Start of Given records

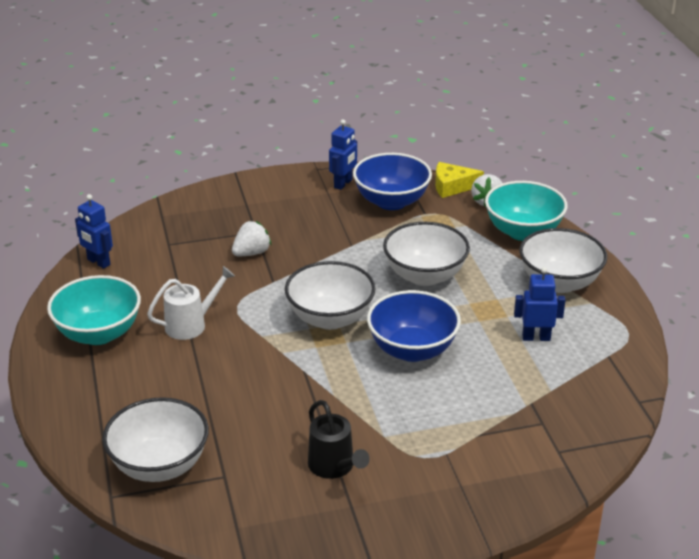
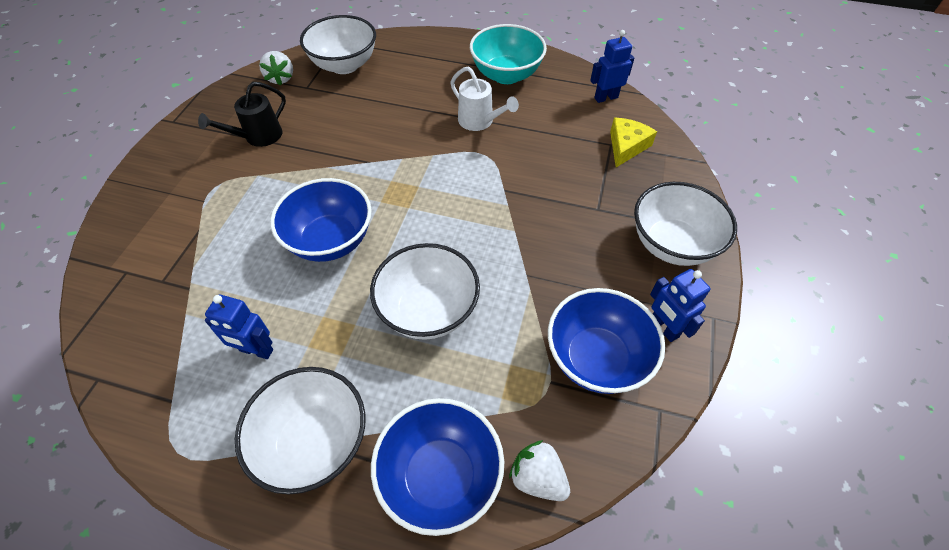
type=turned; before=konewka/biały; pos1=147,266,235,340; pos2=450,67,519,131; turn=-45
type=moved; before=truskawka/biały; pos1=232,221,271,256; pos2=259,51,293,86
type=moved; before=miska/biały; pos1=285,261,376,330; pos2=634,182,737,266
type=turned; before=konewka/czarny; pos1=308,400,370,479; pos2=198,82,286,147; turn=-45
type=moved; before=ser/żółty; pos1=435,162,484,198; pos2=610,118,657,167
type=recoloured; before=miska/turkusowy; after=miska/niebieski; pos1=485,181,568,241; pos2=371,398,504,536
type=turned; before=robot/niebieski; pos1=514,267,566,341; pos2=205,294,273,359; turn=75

End of Given records

▸ **Work instructions**
Beginning with the first line of the records, write out every line up to and including the one with "type=turned; before=konewka/czarny; pos1=308,400,370,479;", exactly, and omit all pictures.

▸ **Solution to the exercise**
type=turned; before=konewka/biały; pos1=147,266,235,340; pos2=450,67,519,131; turn=-45
type=moved; before=truskawka/biały; pos1=232,221,271,256; pos2=259,51,293,86
type=moved; before=miska/biały; pos1=285,261,376,330; pos2=634,182,737,266
type=turned; before=konewka/czarny; pos1=308,400,370,479; pos2=198,82,286,147; turn=-45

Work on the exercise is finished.